WHAT YOU HAVE TO DO: The goal is a clean copy of all the data below, with pictures dropped and everything else retyped exactly.

################

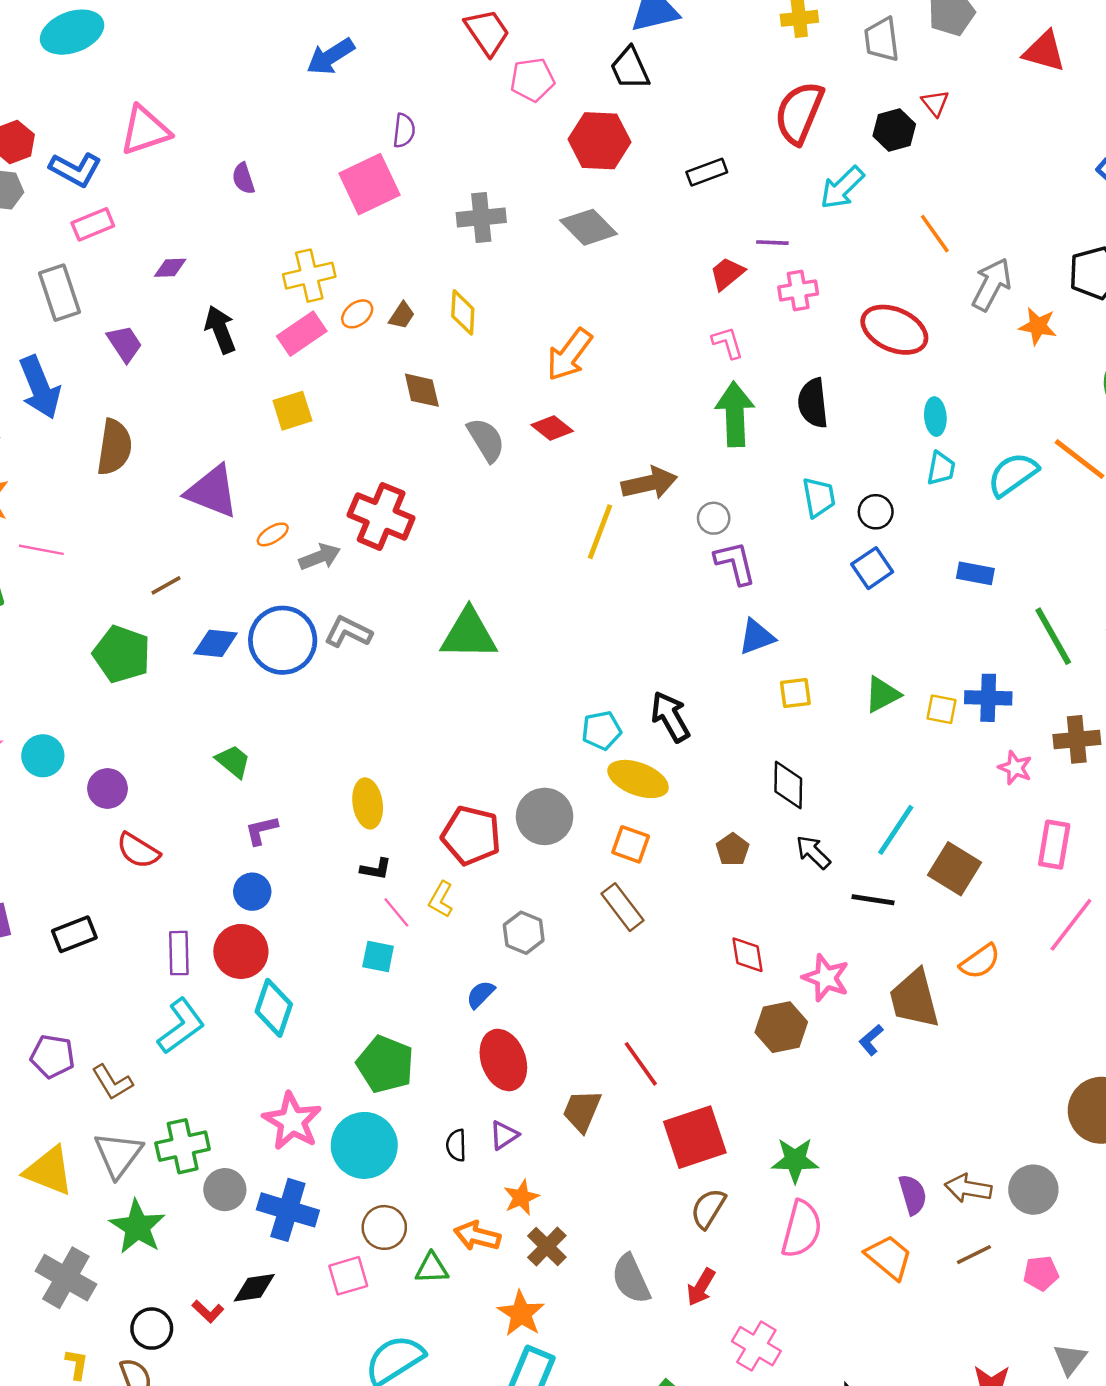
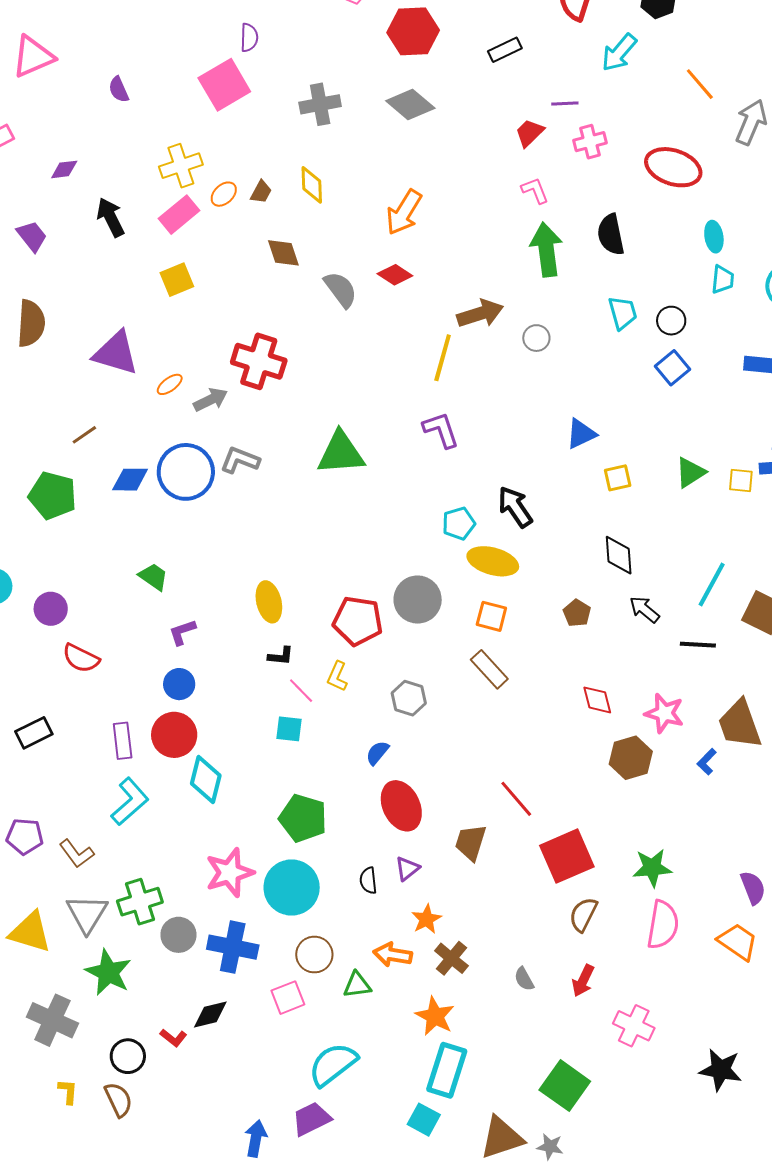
purple L-shape: (735, 563) -> (441, 430), moved
pink star: (292, 1121) -> (230, 873), turned 30
gray semicircle: (631, 1279) -> (524, 979), size x0.6

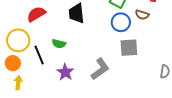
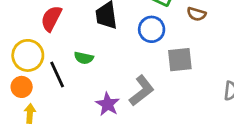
red semicircle: (36, 14) -> (51, 18), turned -30
blue circle: (121, 22) -> (152, 29), moved
purple star: (65, 72) -> (108, 104), moved

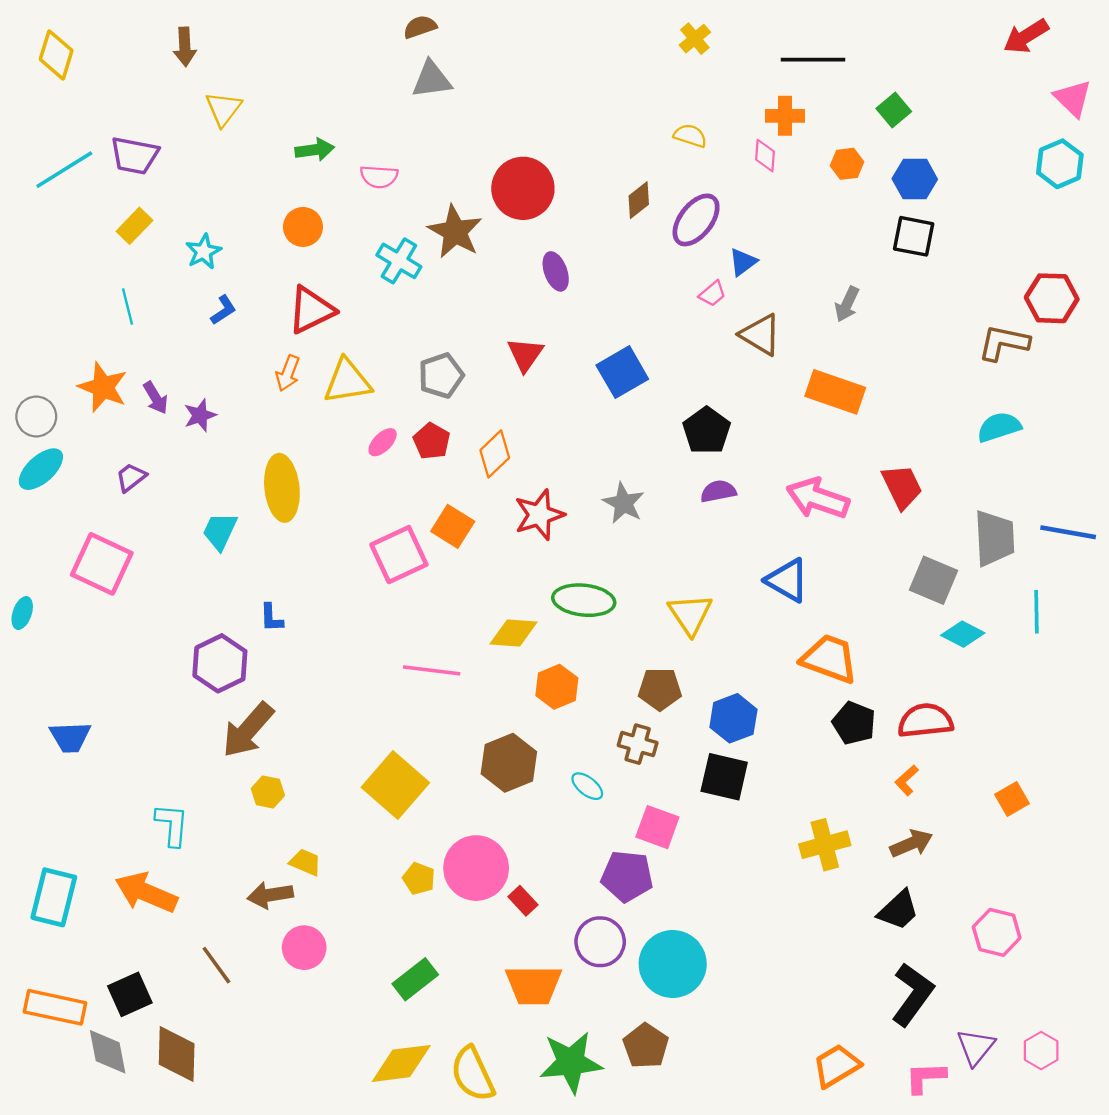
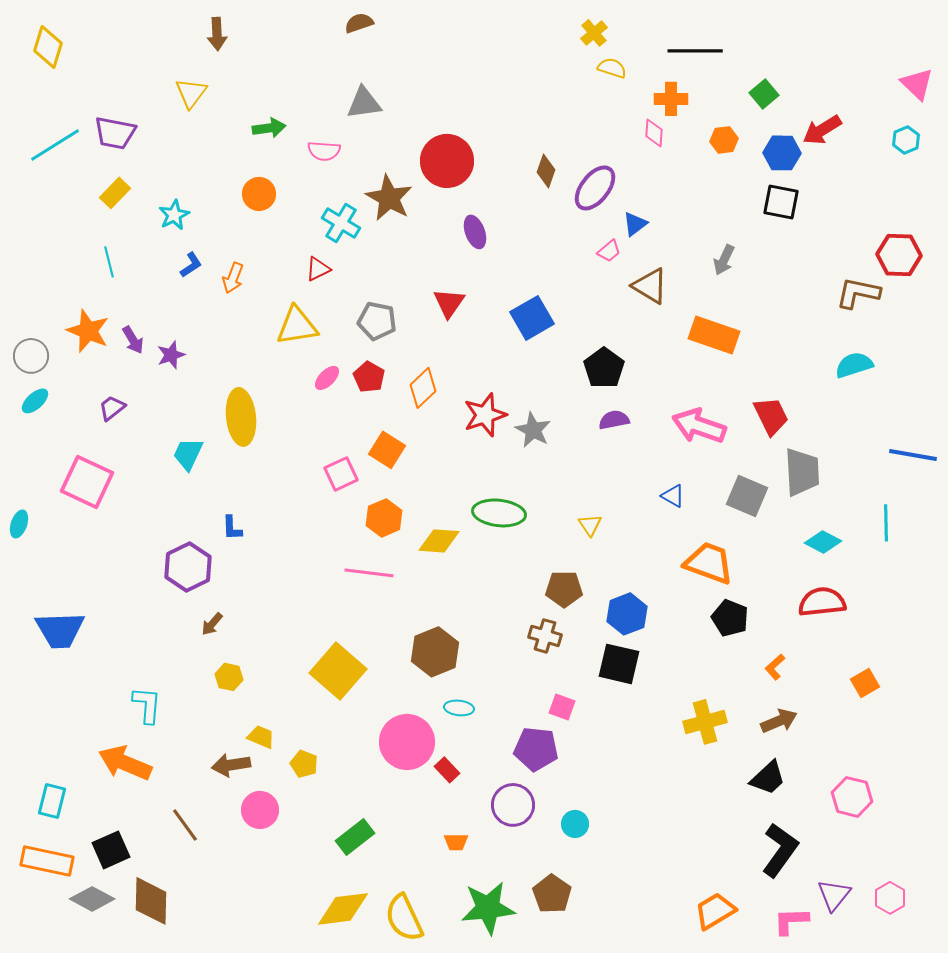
red arrow: (1026, 36) -> (822, 130), moved
brown arrow: (185, 47) -> (217, 34), moved
gray triangle: (432, 80) -> (364, 103), moved
yellow semicircle: (690, 136) -> (612, 68), moved
cyan hexagon: (1060, 164) -> (906, 140), size x0.7
brown diamond: (639, 200) -> (546, 171), turned -32
red triangle: (311, 310) -> (318, 269), moved, size x0.6
orange arrow: (288, 373) -> (233, 278), moved
gray pentagon: (441, 376) -> (377, 321), turned 30
cyan ellipse: (41, 469) -> (35, 401), size x0.7
red star: (539, 515) -> (485, 415), moved
gray trapezoid: (994, 538) -> (802, 472), moved
pink square: (399, 555) -> (341, 474), size x0.7
blue triangle: (787, 580) -> (673, 496), size x0.6
gray square: (934, 580) -> (747, 496), moved
yellow triangle: (690, 614) -> (590, 525), size x0.6
orange hexagon: (557, 687) -> (384, 518), moved
red semicircle: (925, 721) -> (822, 602), moved
brown arrow: (248, 730) -> (212, 624), size x0.5
blue trapezoid: (70, 737) -> (60, 630), size x1.4
cyan ellipse: (587, 786) -> (459, 708), moved, turned -32
pink square: (657, 827) -> (562, 707), size x0.7
yellow pentagon: (419, 879) -> (304, 764), moved
cyan rectangle: (54, 897) -> (52, 801), moved, size x0.7
cyan circle: (673, 964) -> (575, 824), size x0.5
orange trapezoid: (533, 985) -> (456, 842), size x0.5
gray diamond: (108, 1052) -> (92, 899), turned -51

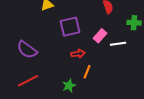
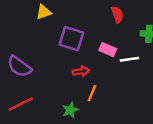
purple square: (70, 27) -> (71, 39), turned 30
pink rectangle: (100, 36) -> (108, 50), turned 72

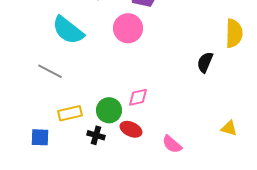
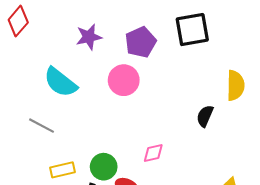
pink diamond: (138, 97) -> (153, 153), moved

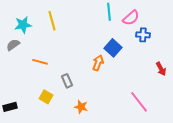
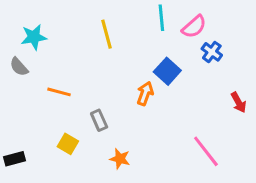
yellow line: (52, 21) -> (106, 34), moved
blue cross: (143, 35) -> (212, 52), turned 32
gray semicircle: (13, 45) -> (19, 67), turned -96

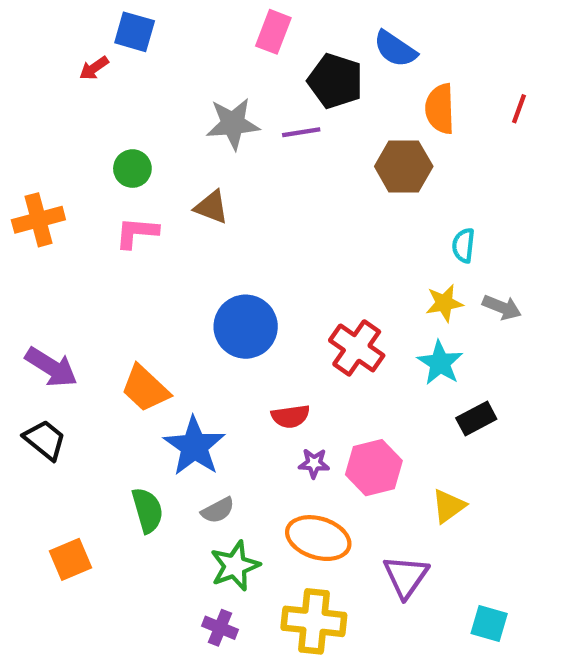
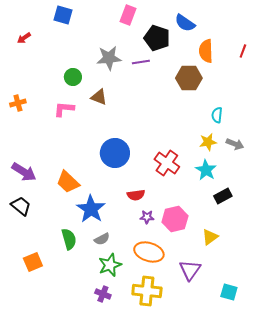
red arrow: (94, 68) -> (24, 38), moved
green circle: (132, 169) -> (73, 77), moved
orange cross: (38, 220) -> (18, 103), size x0.7

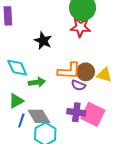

################

TASK RESULT:
purple L-shape: (735, 563) -> (441, 430), moved
pink star: (292, 1121) -> (230, 873), turned 30
gray semicircle: (631, 1279) -> (524, 979), size x0.6

red semicircle: (36, 14) -> (51, 18), turned -30
blue circle: (121, 22) -> (152, 29), moved
purple star: (65, 72) -> (108, 104), moved

red arrow: (1026, 36) -> (822, 130), moved
brown arrow: (185, 47) -> (217, 34), moved
gray triangle: (432, 80) -> (364, 103), moved
yellow semicircle: (690, 136) -> (612, 68), moved
cyan hexagon: (1060, 164) -> (906, 140), size x0.7
brown diamond: (639, 200) -> (546, 171), turned -32
red triangle: (311, 310) -> (318, 269), moved, size x0.6
orange arrow: (288, 373) -> (233, 278), moved
gray pentagon: (441, 376) -> (377, 321), turned 30
cyan ellipse: (41, 469) -> (35, 401), size x0.7
red star: (539, 515) -> (485, 415), moved
gray trapezoid: (994, 538) -> (802, 472), moved
pink square: (399, 555) -> (341, 474), size x0.7
blue triangle: (787, 580) -> (673, 496), size x0.6
gray square: (934, 580) -> (747, 496), moved
yellow triangle: (690, 614) -> (590, 525), size x0.6
orange hexagon: (557, 687) -> (384, 518), moved
red semicircle: (925, 721) -> (822, 602), moved
brown arrow: (248, 730) -> (212, 624), size x0.5
blue trapezoid: (70, 737) -> (60, 630), size x1.4
cyan ellipse: (587, 786) -> (459, 708), moved, turned -32
pink square: (657, 827) -> (562, 707), size x0.7
yellow pentagon: (419, 879) -> (304, 764), moved
cyan rectangle: (54, 897) -> (52, 801), moved, size x0.7
cyan circle: (673, 964) -> (575, 824), size x0.5
orange trapezoid: (533, 985) -> (456, 842), size x0.5
gray diamond: (108, 1052) -> (92, 899), turned -51

purple square: (70, 27) -> (71, 39), turned 30
pink rectangle: (100, 36) -> (108, 50), turned 72

pink diamond: (138, 97) -> (153, 153), moved

yellow line: (52, 21) -> (106, 34), moved
blue cross: (143, 35) -> (212, 52), turned 32
gray semicircle: (13, 45) -> (19, 67), turned -96

red arrow: (94, 68) -> (24, 38), moved
green circle: (132, 169) -> (73, 77), moved
orange cross: (38, 220) -> (18, 103), size x0.7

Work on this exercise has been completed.